* [EXERCISE REQUIREMENTS]: Would you please copy the part of the material below that opens with the line containing "black capsule (305" and closes with the line containing "brown banana (424"? Copy it exactly, and only it.

* [DATA FOR THIS EXERCISE]:
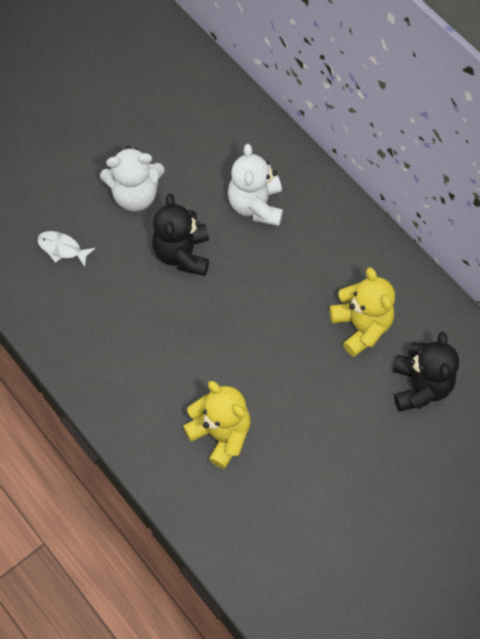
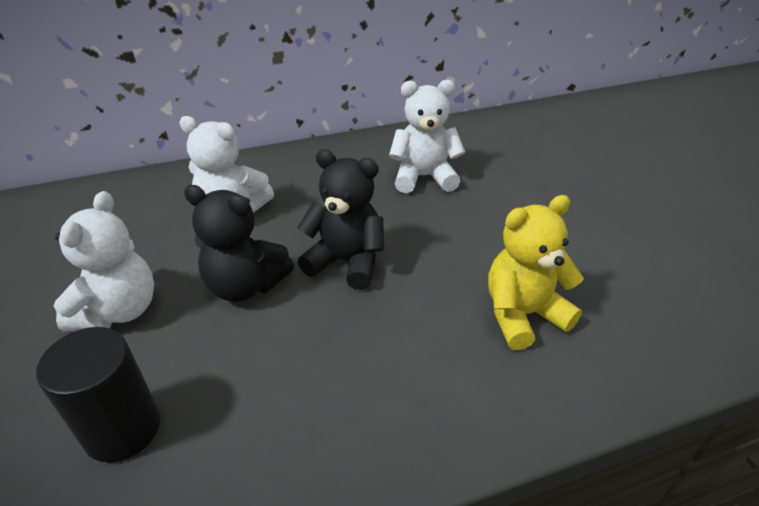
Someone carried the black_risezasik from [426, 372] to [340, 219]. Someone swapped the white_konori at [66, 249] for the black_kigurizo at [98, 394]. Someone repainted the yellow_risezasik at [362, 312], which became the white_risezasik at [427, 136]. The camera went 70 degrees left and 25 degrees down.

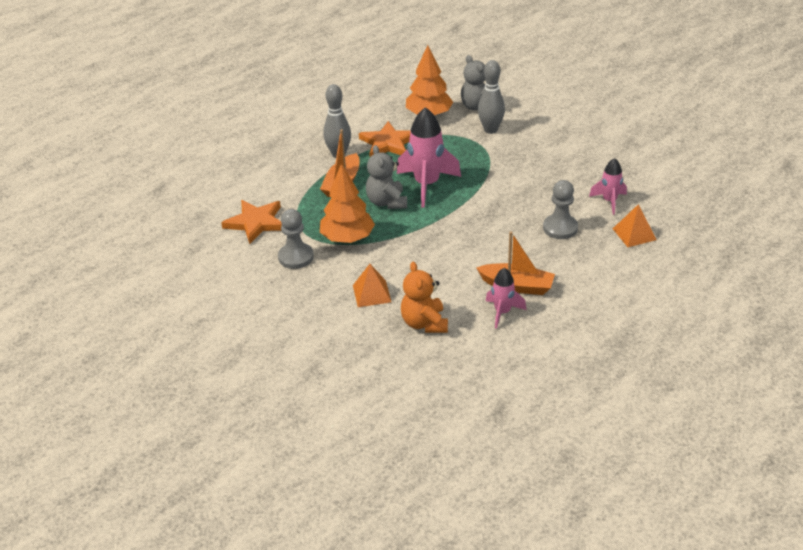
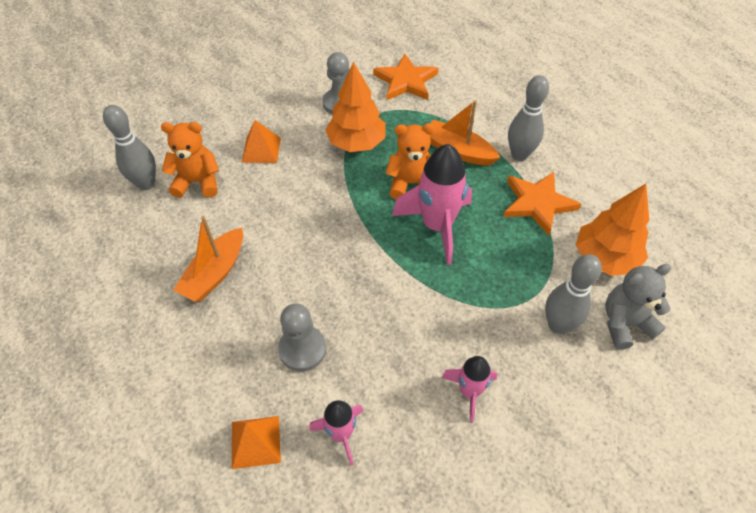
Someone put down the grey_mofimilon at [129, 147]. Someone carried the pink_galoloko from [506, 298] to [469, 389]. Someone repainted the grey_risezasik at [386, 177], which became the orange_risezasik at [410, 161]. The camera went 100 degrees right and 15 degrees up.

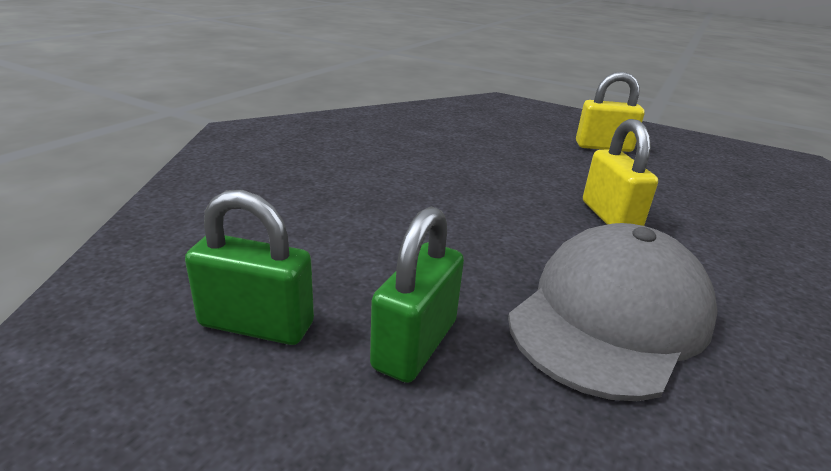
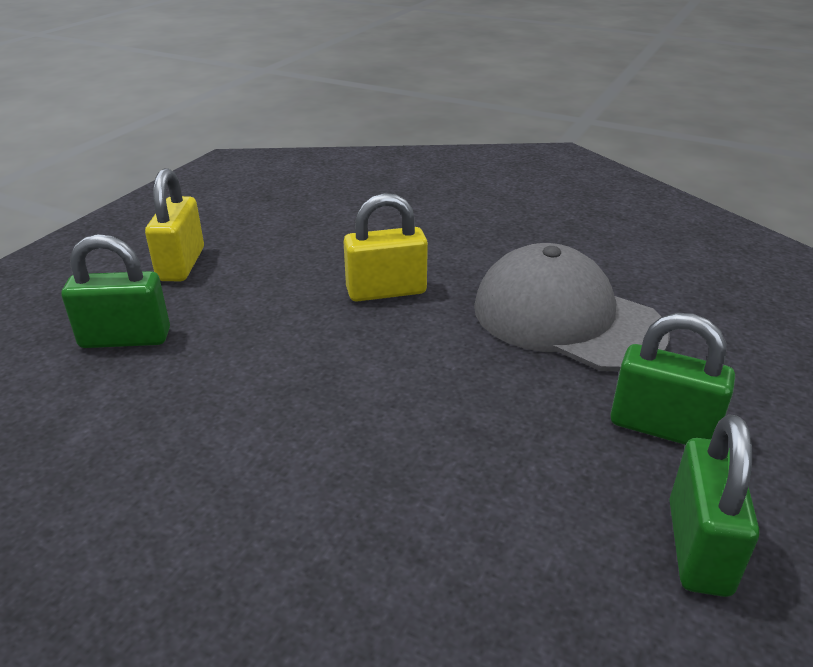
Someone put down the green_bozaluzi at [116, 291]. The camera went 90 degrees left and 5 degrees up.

...

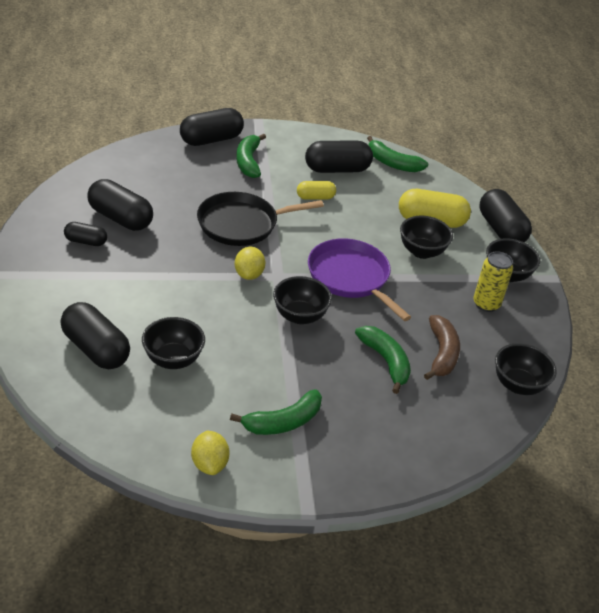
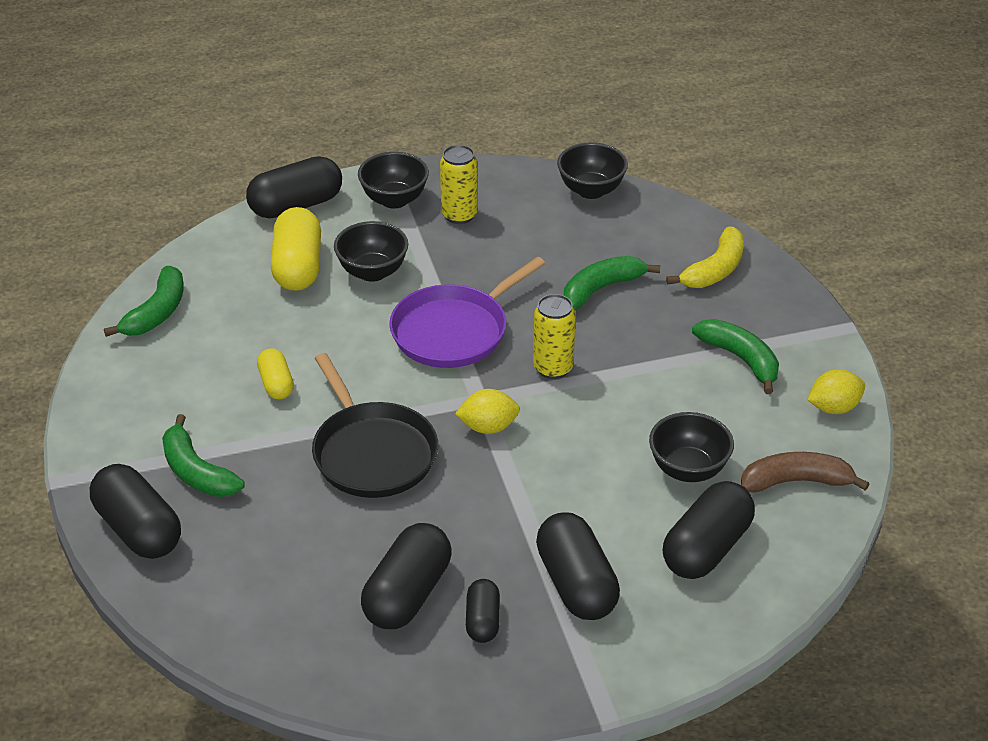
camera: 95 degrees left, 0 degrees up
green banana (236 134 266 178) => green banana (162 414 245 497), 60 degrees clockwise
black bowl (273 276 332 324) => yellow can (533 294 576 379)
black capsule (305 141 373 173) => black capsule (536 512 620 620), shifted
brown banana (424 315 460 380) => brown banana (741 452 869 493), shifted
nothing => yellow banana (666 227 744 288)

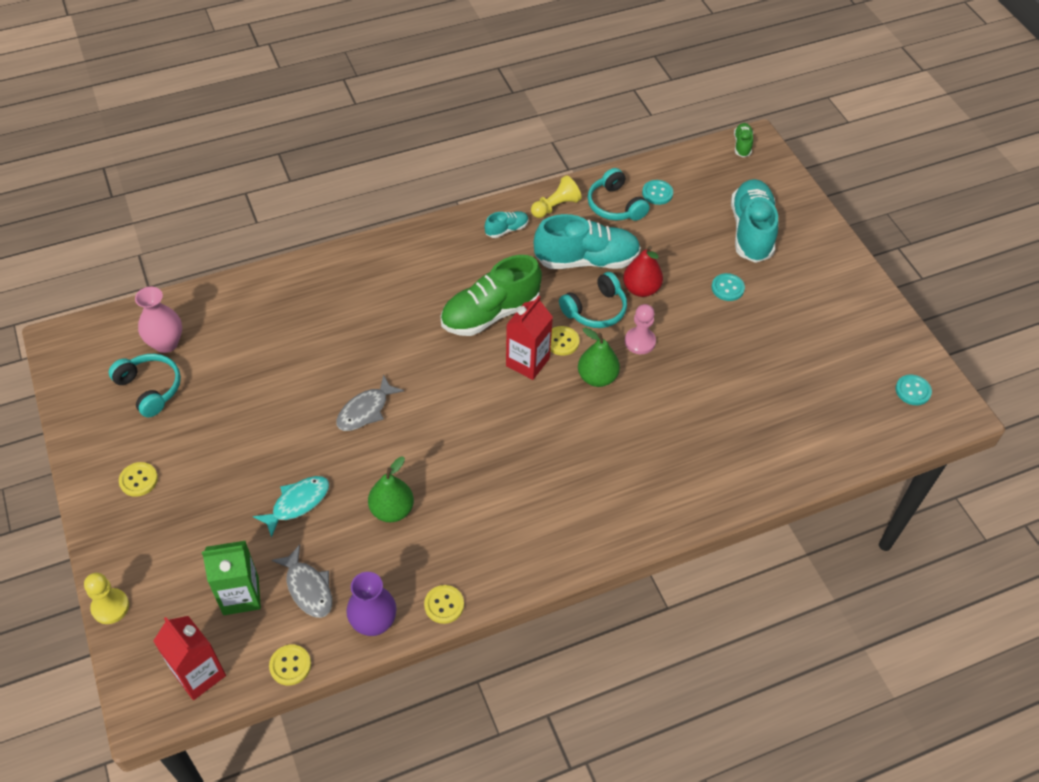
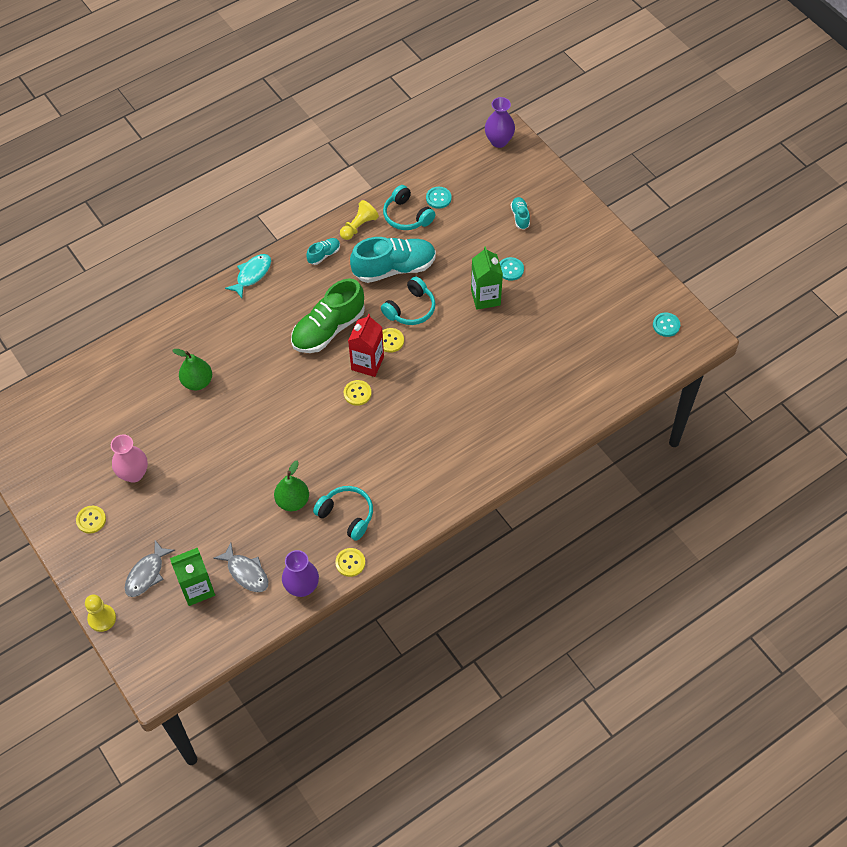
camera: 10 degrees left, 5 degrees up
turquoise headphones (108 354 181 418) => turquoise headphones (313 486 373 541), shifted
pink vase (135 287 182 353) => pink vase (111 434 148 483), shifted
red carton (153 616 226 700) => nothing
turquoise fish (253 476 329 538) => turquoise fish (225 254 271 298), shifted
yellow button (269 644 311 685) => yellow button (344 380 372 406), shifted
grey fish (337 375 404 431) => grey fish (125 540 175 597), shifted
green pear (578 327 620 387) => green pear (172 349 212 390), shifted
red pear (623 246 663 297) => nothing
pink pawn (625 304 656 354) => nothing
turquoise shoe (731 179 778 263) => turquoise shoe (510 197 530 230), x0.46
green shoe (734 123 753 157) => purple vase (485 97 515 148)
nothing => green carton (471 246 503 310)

---

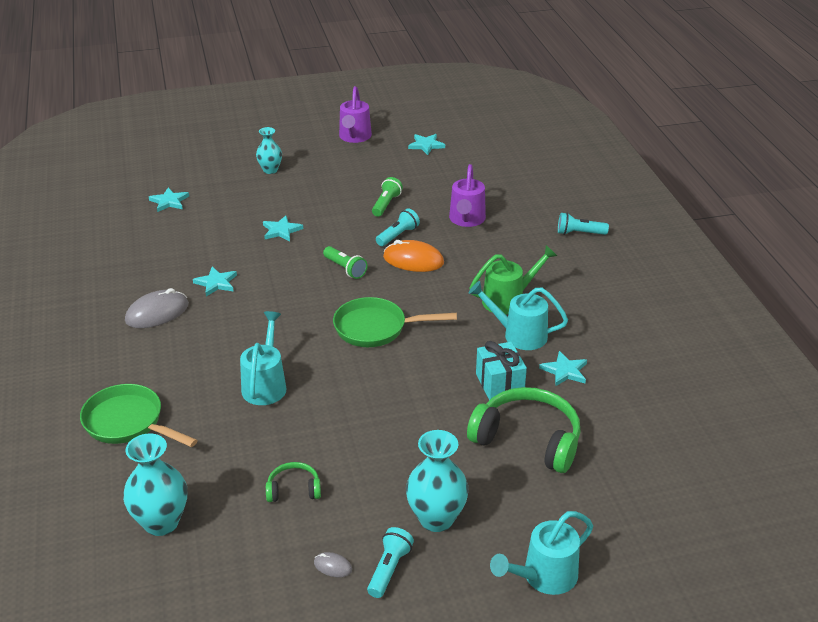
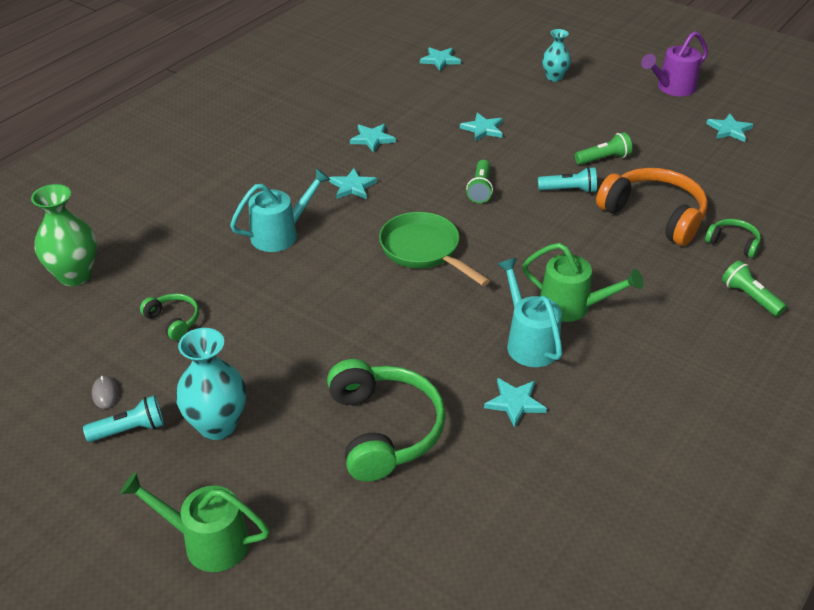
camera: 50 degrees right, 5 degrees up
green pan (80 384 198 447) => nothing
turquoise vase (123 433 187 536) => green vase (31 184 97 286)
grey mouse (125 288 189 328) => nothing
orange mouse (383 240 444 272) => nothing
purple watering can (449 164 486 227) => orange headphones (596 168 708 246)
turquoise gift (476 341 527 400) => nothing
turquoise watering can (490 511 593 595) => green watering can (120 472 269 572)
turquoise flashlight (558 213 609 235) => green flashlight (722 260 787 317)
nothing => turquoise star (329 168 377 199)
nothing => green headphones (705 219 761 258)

* [RESULT]:
black capsule (305 141 373 173) => black capsule (536 512 620 620), shifted
brown banana (424 315 460 380) => brown banana (741 452 869 493), shifted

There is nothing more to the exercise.